====== Entries supplied

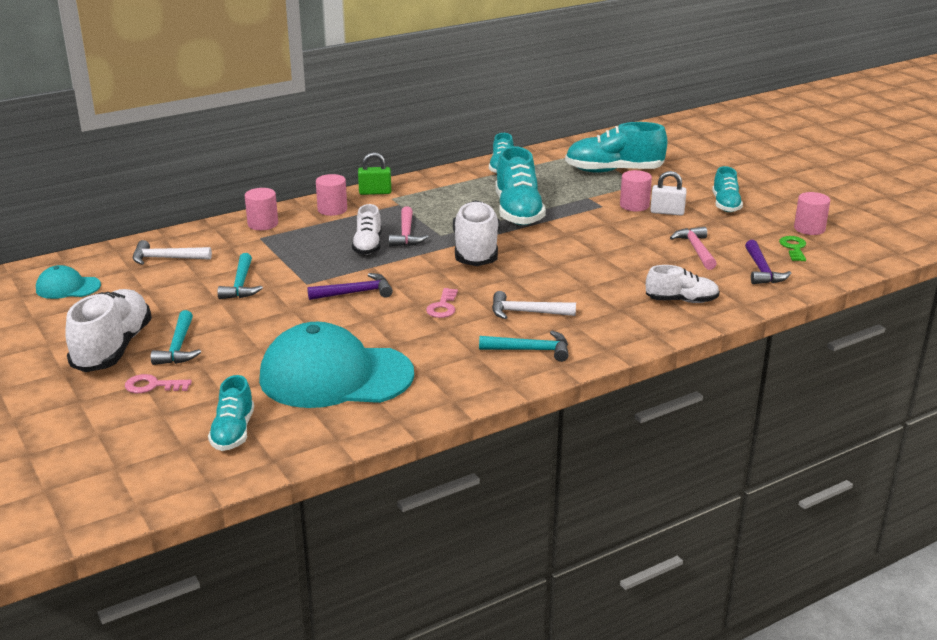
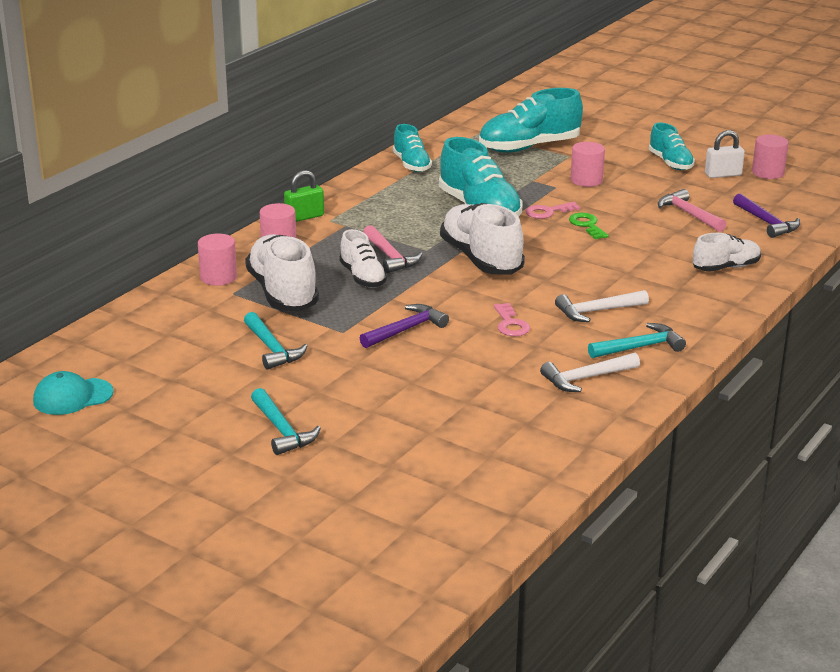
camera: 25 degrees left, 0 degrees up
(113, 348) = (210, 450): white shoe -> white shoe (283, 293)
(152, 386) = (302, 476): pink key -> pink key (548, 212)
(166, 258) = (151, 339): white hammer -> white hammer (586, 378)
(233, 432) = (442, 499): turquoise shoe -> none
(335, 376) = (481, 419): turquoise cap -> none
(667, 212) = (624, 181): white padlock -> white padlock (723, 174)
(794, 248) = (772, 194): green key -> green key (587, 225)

============

» Task prompt
Would you filter the records and copy each line that contains the word "none"?

» Solution to this task
(233, 432) = (442, 499): turquoise shoe -> none
(335, 376) = (481, 419): turquoise cap -> none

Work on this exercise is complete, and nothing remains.